Records for the task —
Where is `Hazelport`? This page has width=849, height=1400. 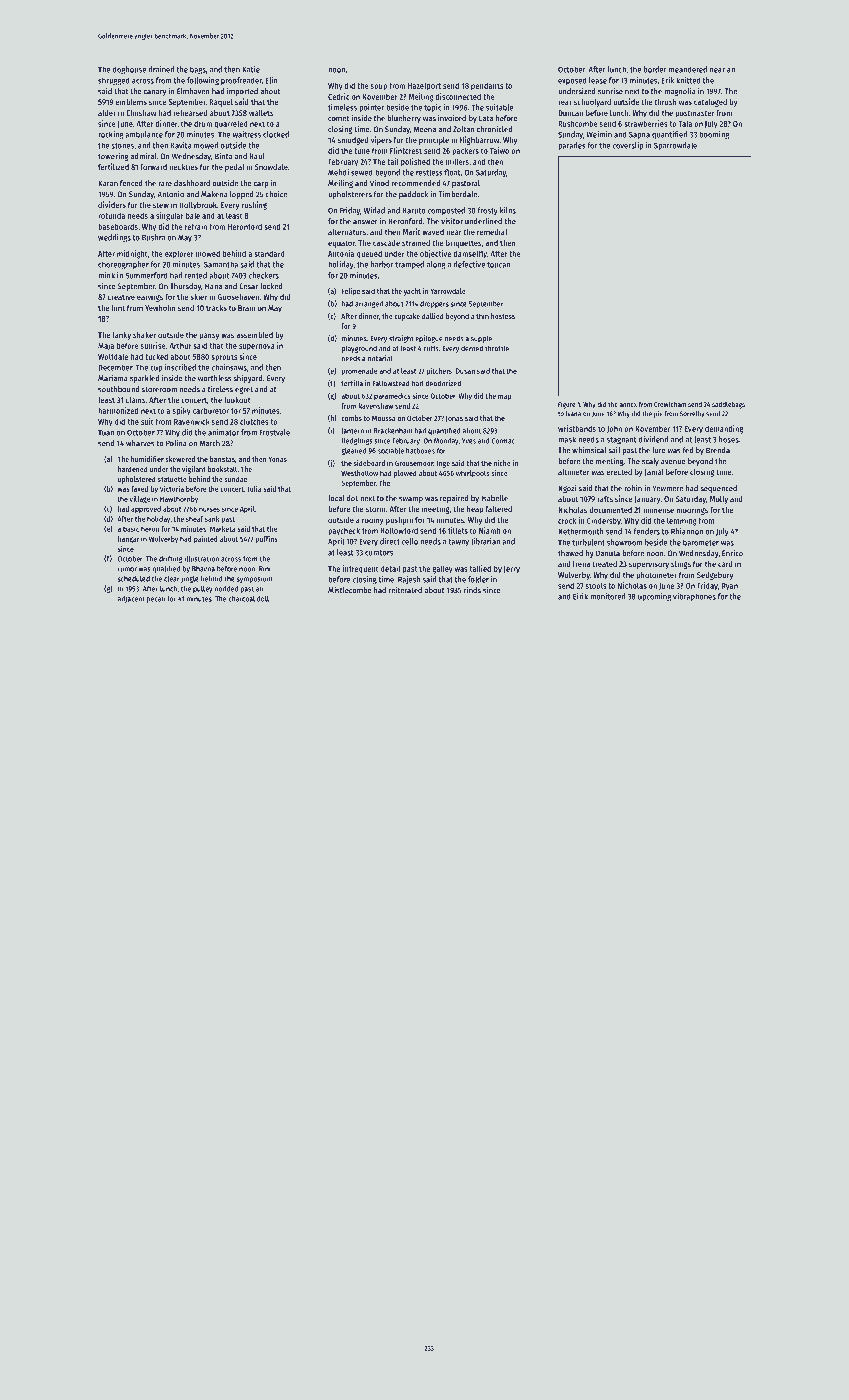 Hazelport is located at coordinates (424, 86).
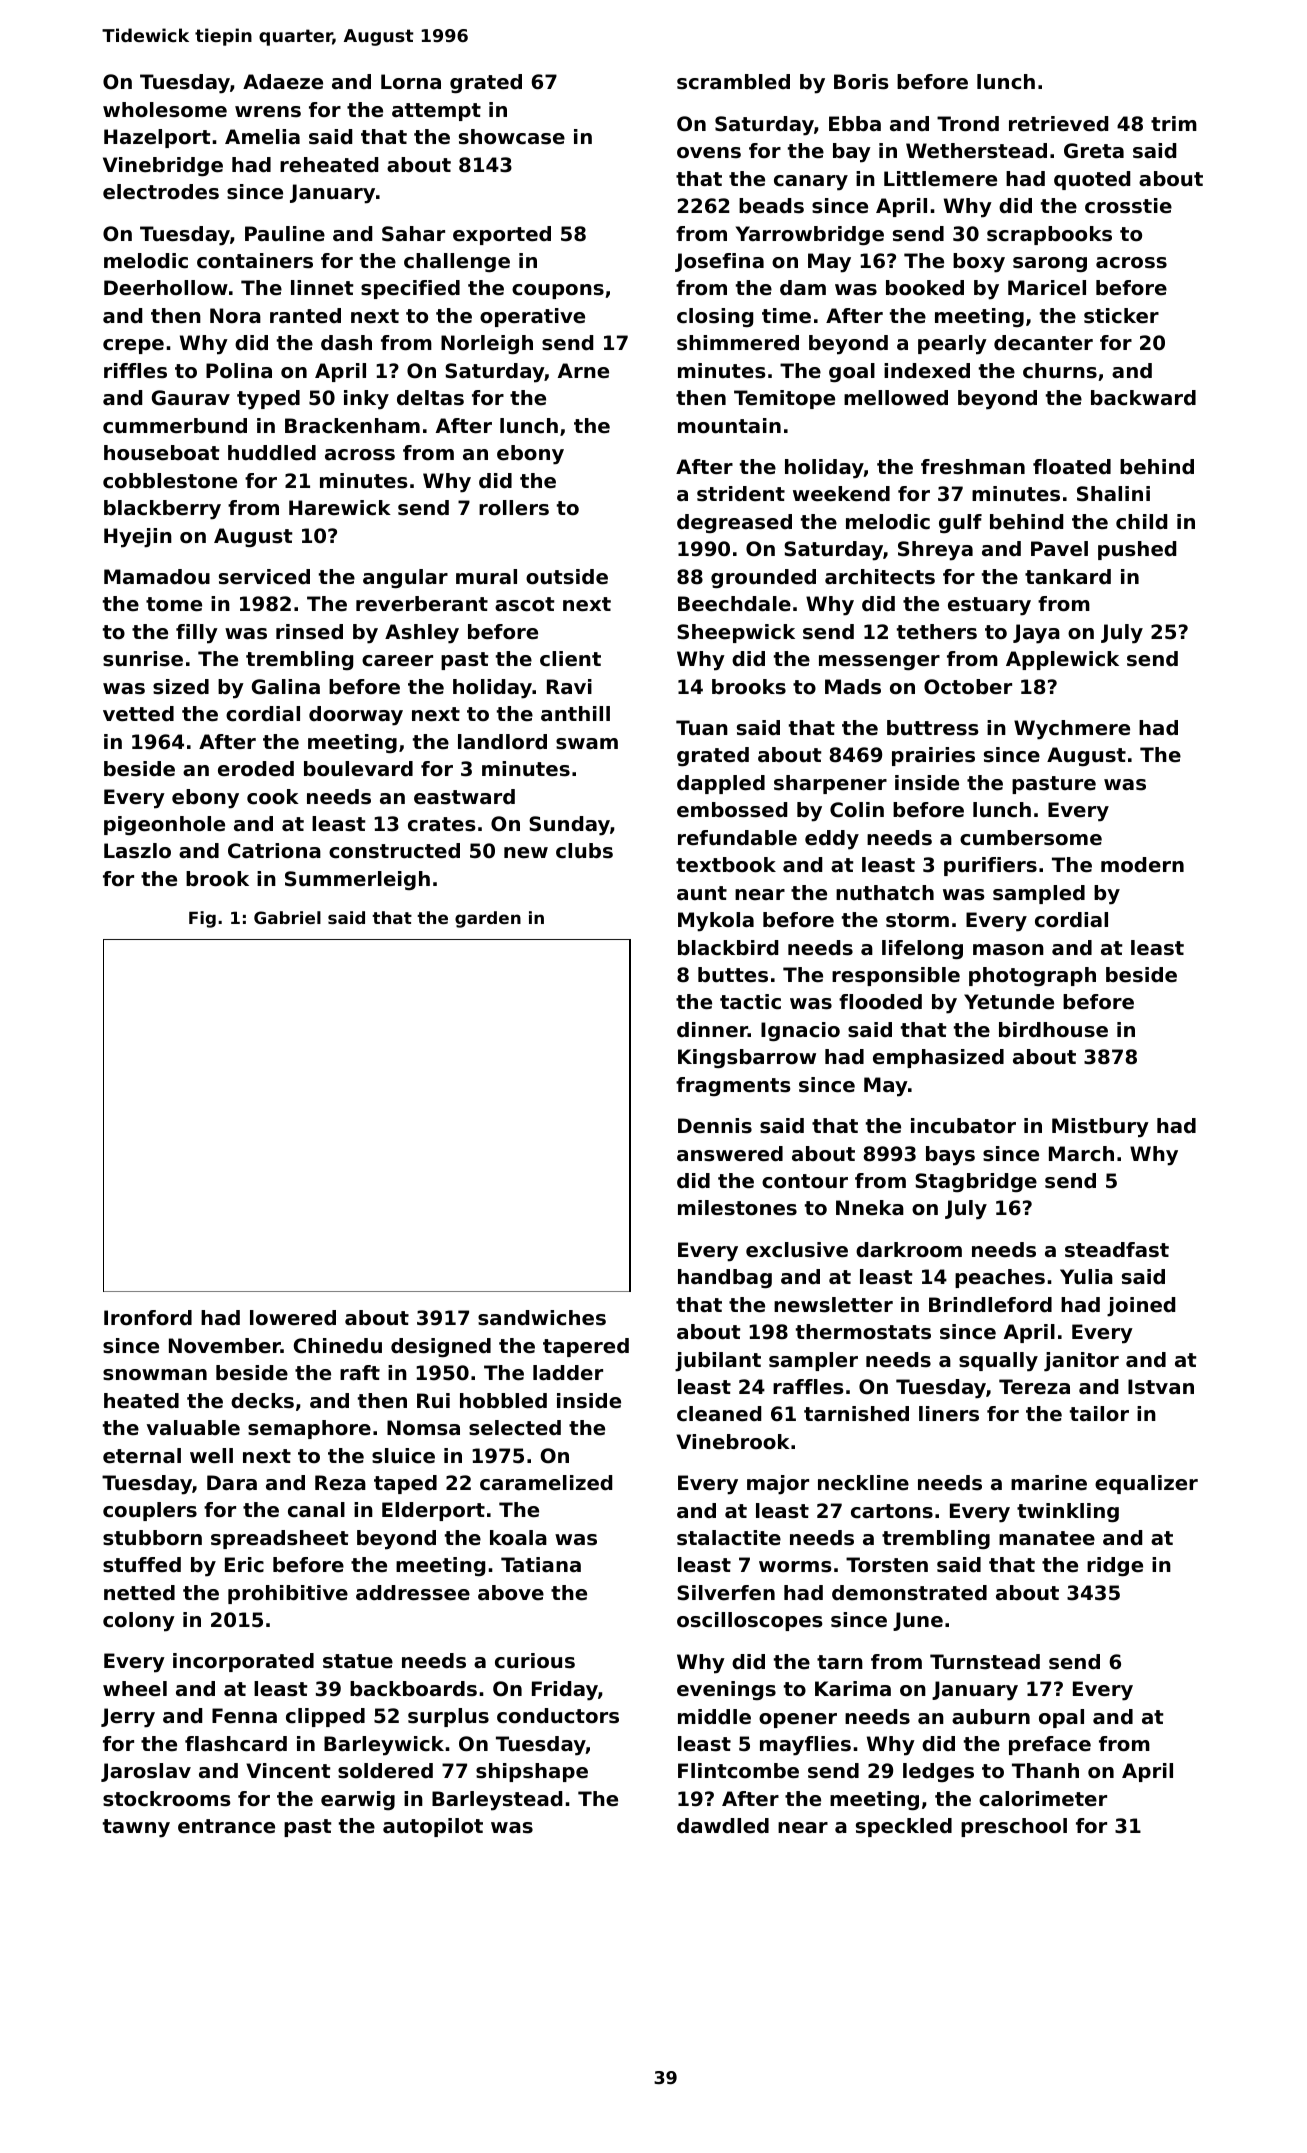 Image resolution: width=1307 pixels, height=2153 pixels. I want to click on Trond, so click(968, 124).
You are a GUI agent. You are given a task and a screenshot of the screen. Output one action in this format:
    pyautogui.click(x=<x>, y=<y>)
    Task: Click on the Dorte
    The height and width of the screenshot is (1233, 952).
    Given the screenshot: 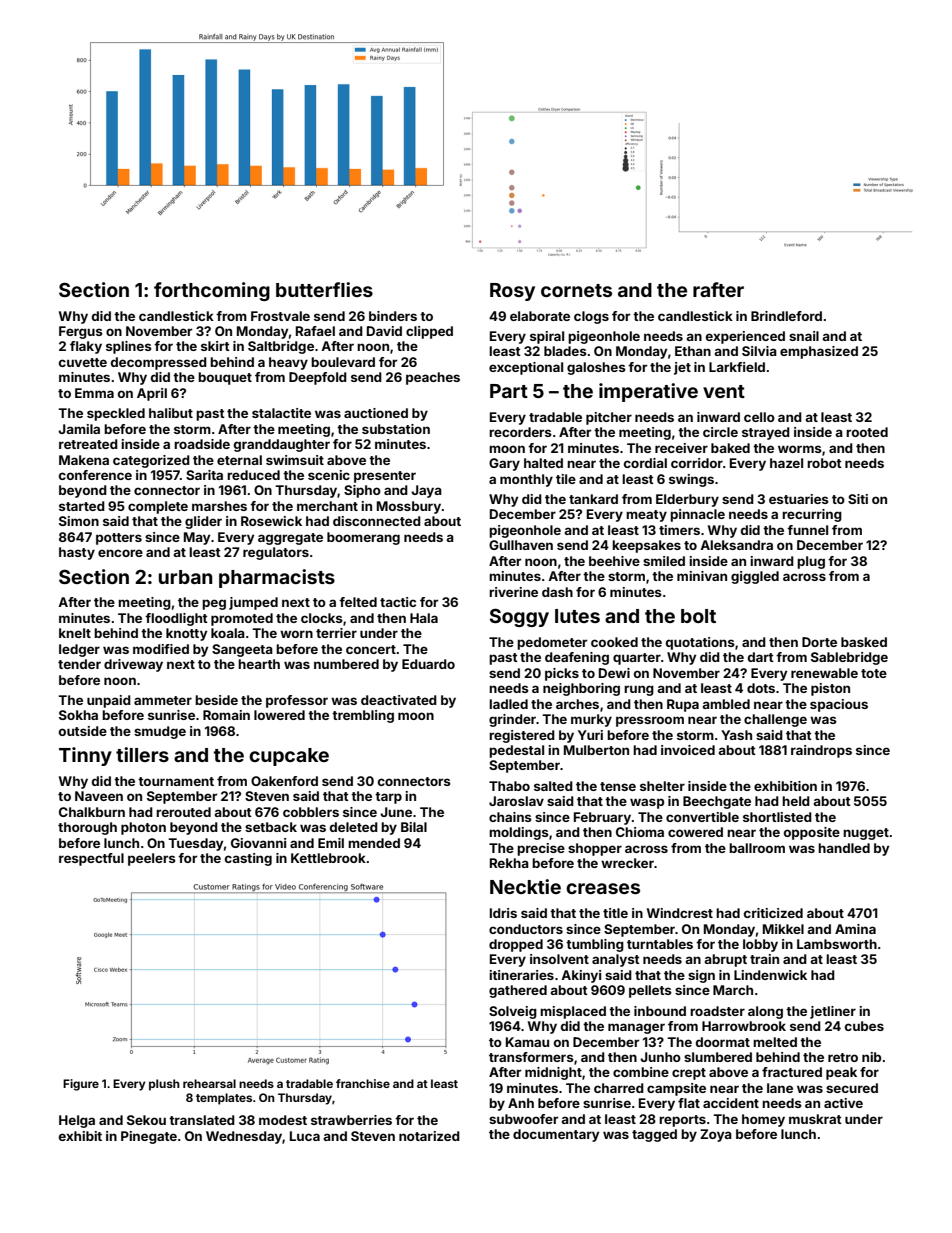 What is the action you would take?
    pyautogui.click(x=819, y=642)
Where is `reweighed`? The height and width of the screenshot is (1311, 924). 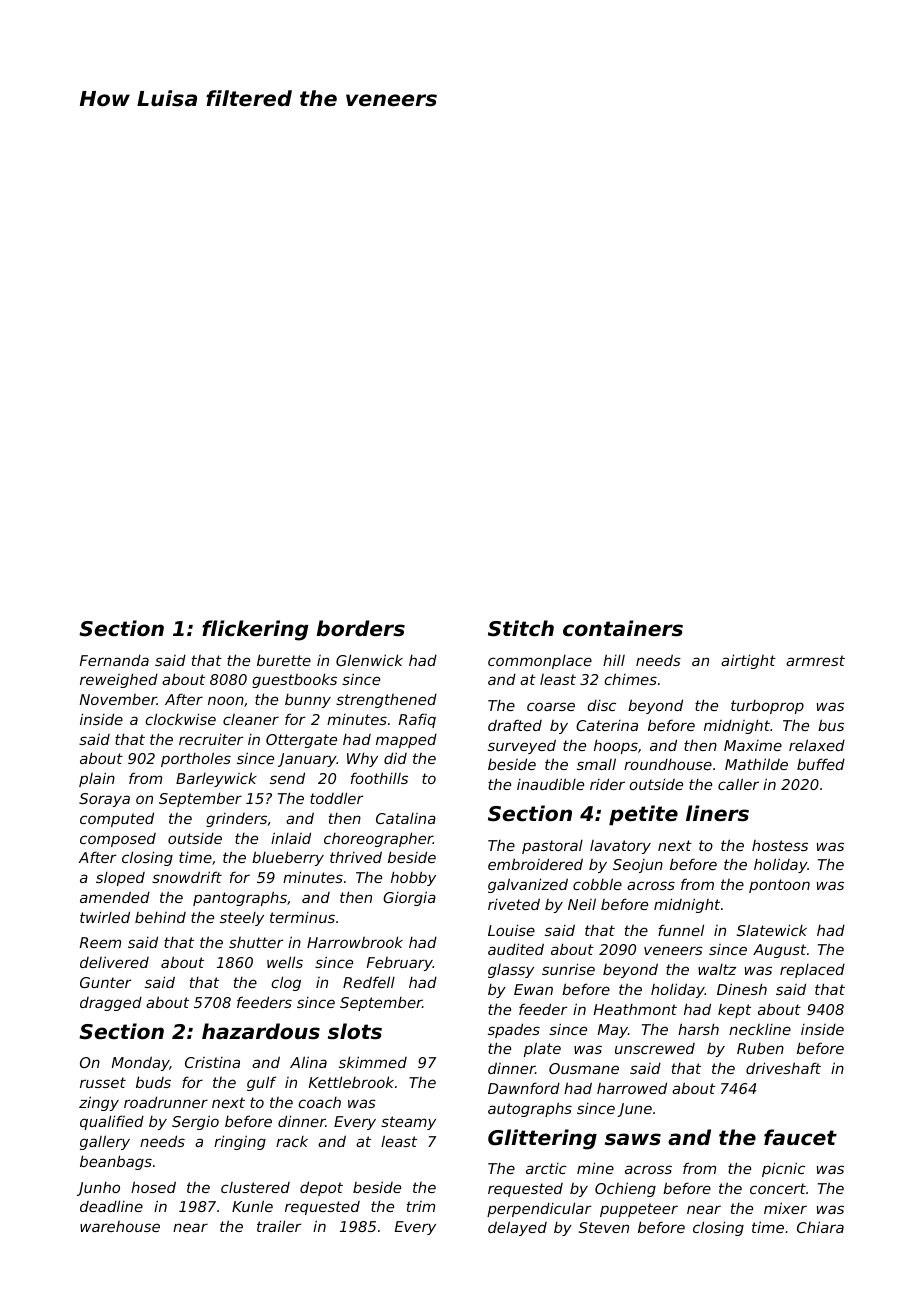 reweighed is located at coordinates (119, 680).
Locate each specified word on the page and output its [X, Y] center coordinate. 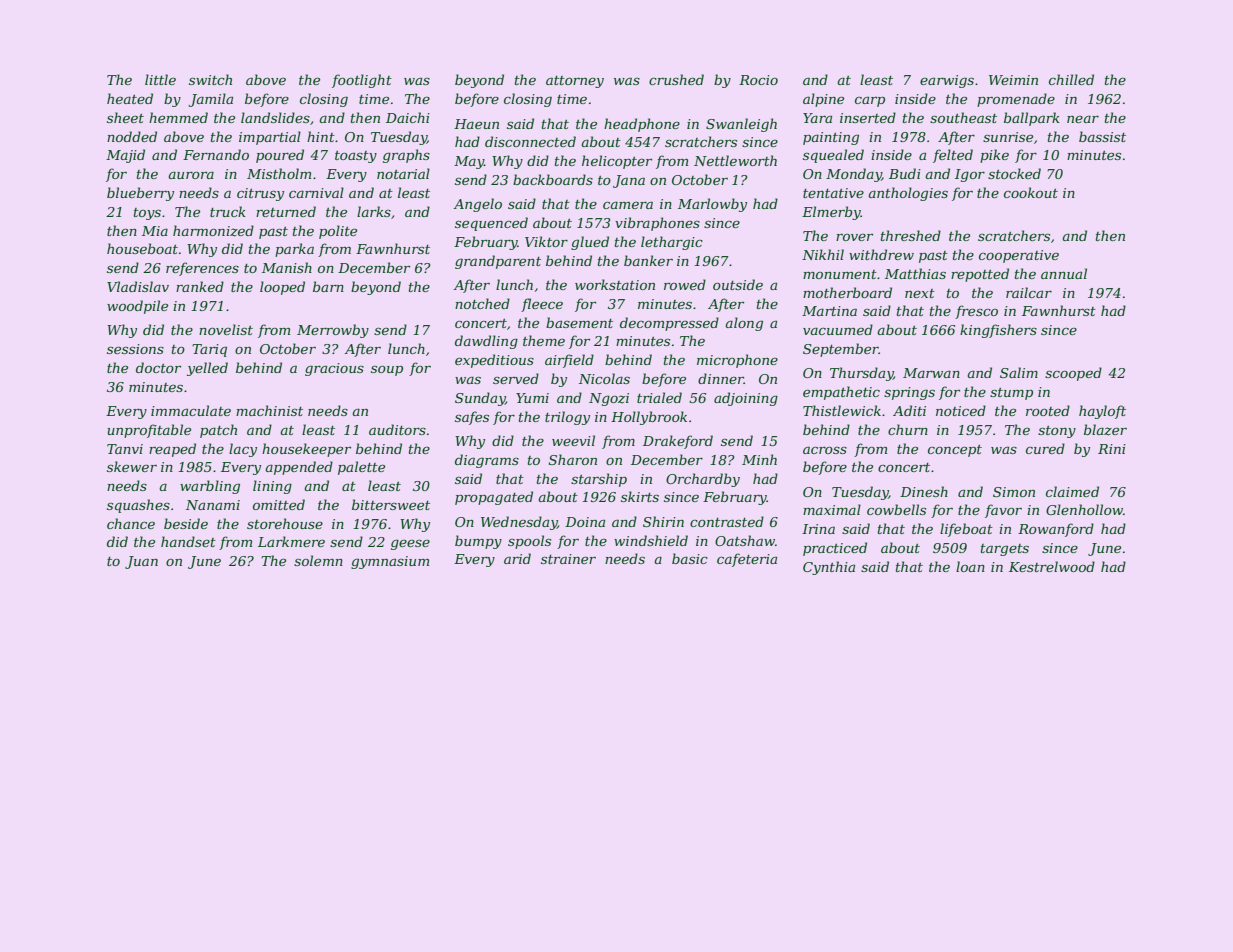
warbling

Exercise brief — Starting with the line with "Locate each specified" and going on through the last line of the items, render those lines as a numbered list, one line per entry, skipping any blank lines and leaving out the pictures.

Final result —
1. Locate each specified word on the page and output its [X, Y] center coordinate. 
2. warbling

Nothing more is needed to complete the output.